- Input data:
******

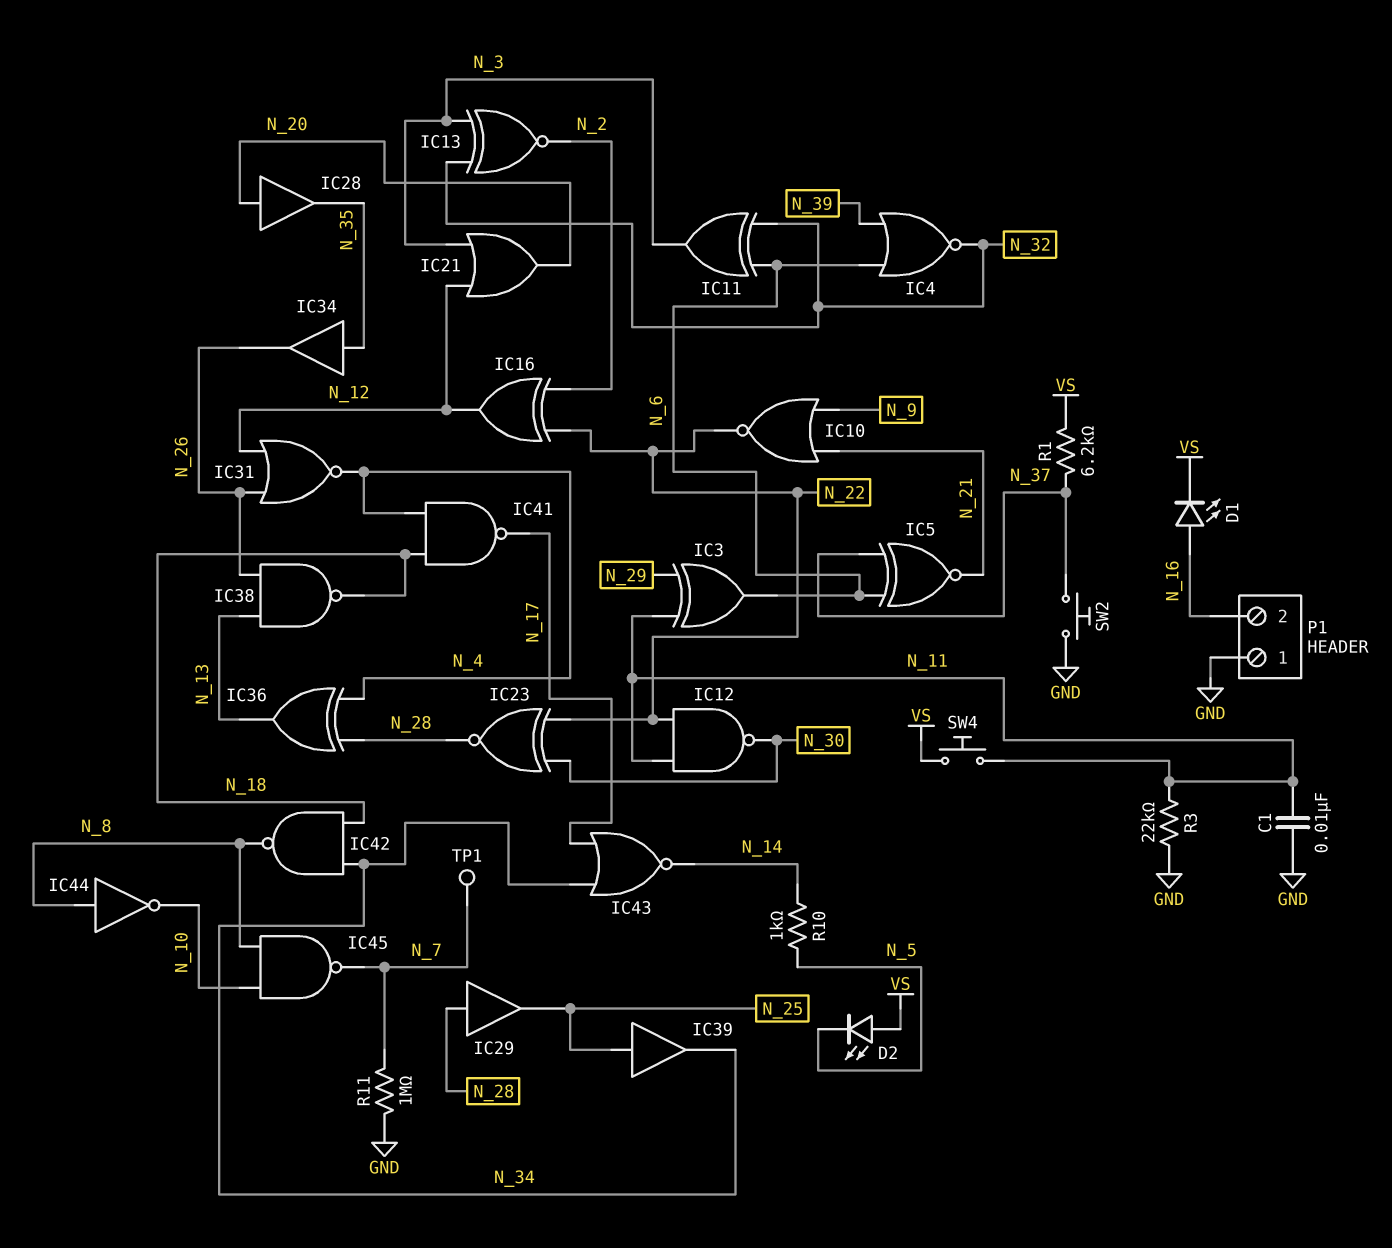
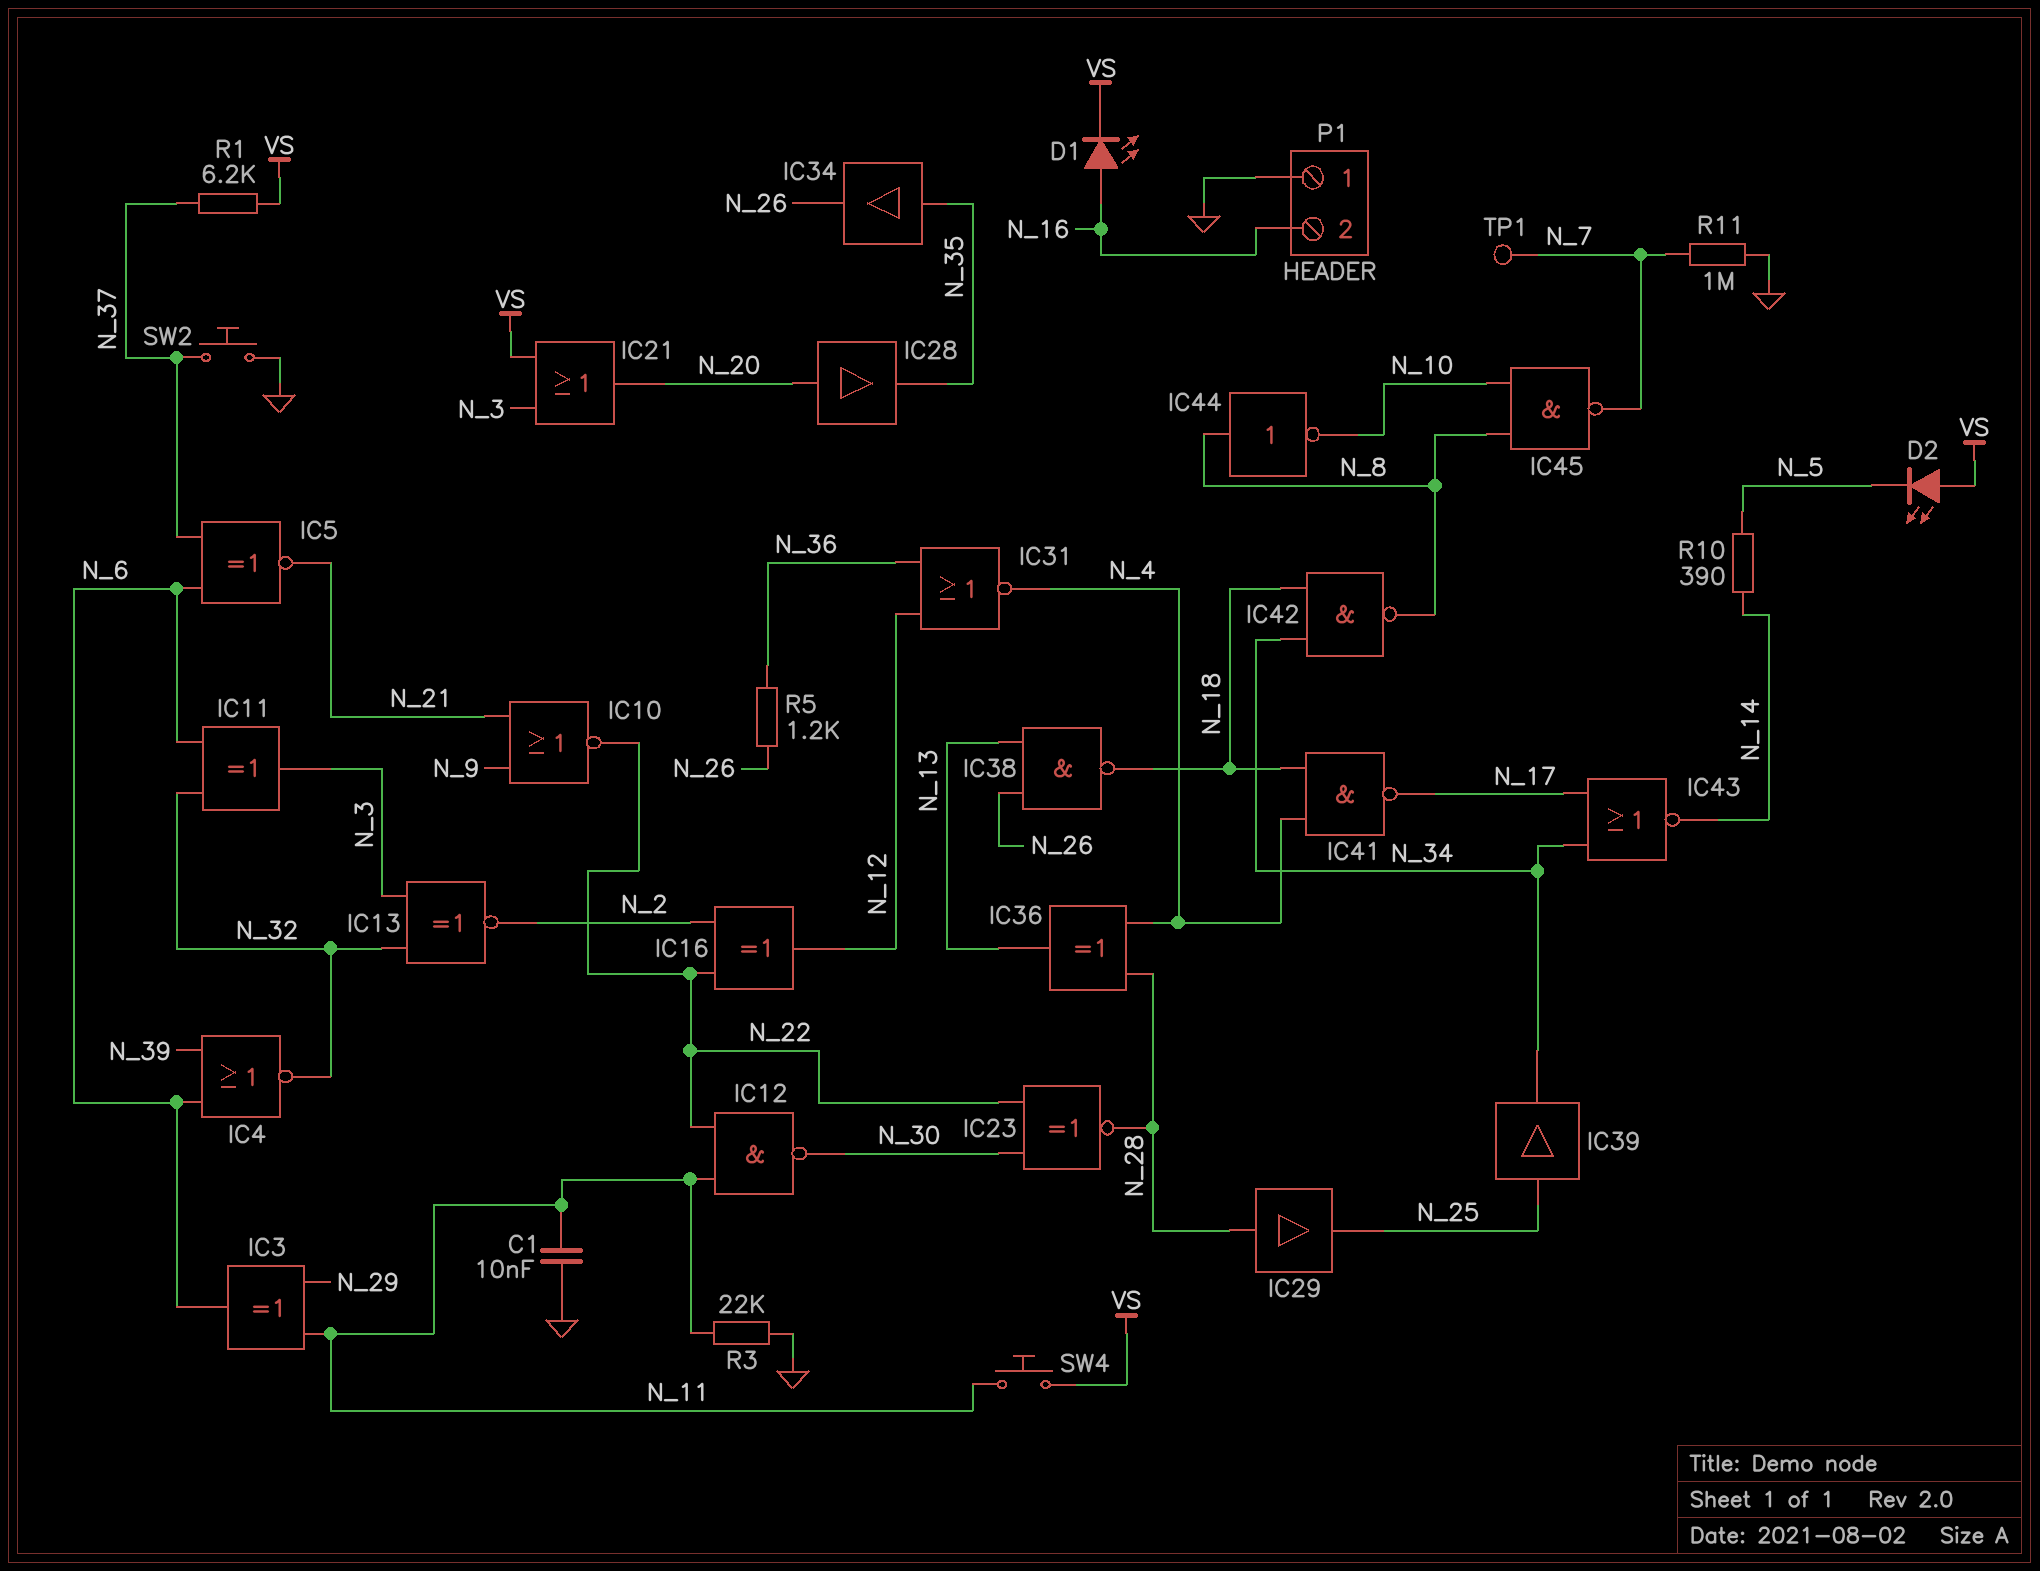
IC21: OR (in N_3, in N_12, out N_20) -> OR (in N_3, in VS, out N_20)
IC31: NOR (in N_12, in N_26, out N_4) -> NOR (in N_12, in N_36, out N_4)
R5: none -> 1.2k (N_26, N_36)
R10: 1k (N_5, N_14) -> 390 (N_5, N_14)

******

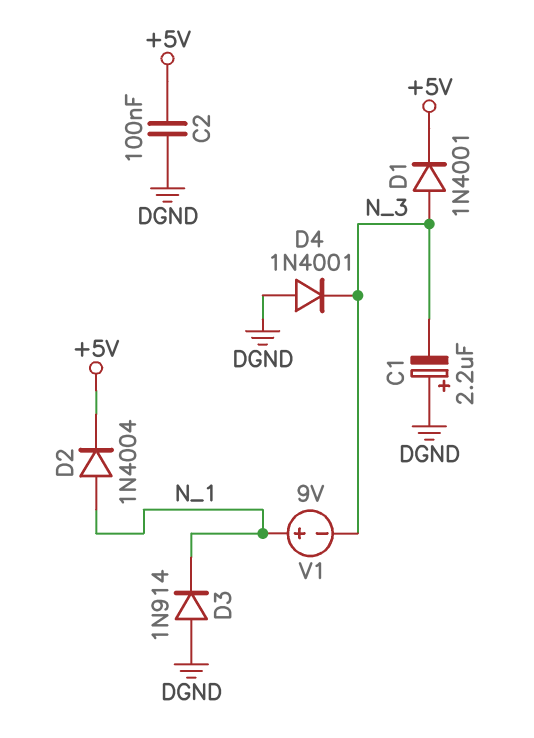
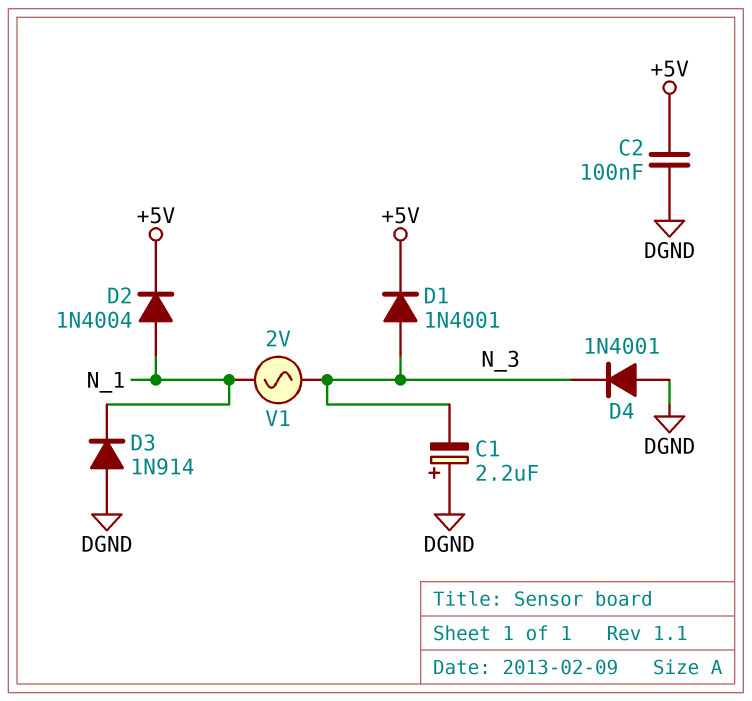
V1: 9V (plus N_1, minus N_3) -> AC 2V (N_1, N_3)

******

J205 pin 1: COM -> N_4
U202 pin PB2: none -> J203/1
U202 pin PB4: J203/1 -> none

******

- What you are asked to do:
Using the material above, copy every line in which the string "none" occurs.

- Exercise answer:
R5: none -> 1.2k (N_26, N_36)
U202 pin PB2: none -> J203/1
U202 pin PB4: J203/1 -> none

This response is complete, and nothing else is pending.